* _Data for this task_

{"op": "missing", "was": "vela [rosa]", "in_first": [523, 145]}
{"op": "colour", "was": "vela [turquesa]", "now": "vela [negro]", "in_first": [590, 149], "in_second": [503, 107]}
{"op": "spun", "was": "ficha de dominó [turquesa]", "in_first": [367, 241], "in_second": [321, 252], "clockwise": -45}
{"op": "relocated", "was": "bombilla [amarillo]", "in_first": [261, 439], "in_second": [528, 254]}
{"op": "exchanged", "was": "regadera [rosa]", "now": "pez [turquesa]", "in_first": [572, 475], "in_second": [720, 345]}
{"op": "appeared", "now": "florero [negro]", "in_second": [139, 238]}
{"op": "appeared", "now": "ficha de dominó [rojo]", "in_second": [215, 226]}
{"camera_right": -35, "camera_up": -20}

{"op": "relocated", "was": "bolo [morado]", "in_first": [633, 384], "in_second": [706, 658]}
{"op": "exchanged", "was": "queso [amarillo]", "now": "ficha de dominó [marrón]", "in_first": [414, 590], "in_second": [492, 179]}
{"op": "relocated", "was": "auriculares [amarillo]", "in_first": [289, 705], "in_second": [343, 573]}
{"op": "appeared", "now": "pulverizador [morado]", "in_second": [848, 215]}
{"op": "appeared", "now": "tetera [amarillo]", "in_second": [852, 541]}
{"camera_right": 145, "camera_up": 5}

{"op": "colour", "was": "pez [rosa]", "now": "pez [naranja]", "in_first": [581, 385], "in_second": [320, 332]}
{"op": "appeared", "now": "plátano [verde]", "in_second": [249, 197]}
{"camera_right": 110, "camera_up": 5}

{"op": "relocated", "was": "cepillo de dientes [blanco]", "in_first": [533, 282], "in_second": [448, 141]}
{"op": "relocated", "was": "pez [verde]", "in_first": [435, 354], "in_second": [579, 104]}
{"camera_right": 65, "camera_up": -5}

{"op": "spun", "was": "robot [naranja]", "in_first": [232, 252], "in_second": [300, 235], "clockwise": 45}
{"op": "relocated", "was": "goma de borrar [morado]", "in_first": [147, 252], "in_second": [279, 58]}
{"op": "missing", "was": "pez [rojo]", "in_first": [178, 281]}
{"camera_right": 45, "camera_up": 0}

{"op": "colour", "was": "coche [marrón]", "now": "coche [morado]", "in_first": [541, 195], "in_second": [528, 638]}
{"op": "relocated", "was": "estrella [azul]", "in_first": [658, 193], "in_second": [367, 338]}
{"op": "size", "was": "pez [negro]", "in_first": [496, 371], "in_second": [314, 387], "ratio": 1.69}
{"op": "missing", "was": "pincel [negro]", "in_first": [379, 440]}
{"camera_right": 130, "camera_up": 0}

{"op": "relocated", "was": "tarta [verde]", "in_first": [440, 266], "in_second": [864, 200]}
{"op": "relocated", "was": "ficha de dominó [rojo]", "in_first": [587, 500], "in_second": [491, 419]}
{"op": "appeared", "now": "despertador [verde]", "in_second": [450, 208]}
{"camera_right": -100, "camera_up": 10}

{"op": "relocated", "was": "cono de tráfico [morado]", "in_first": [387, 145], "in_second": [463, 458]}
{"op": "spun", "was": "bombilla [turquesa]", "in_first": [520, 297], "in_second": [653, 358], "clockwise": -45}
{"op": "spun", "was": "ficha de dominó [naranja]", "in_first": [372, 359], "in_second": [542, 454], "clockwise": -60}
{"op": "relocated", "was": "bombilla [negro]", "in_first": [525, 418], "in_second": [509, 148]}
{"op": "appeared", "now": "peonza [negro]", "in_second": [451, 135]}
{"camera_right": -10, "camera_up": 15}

* _Task item_
Please return every line of the records above that contains the word "vela".

* _Response for this exercise_
{"op": "missing", "was": "vela [rosa]", "in_first": [523, 145]}
{"op": "colour", "was": "vela [turquesa]", "now": "vela [negro]", "in_first": [590, 149], "in_second": [503, 107]}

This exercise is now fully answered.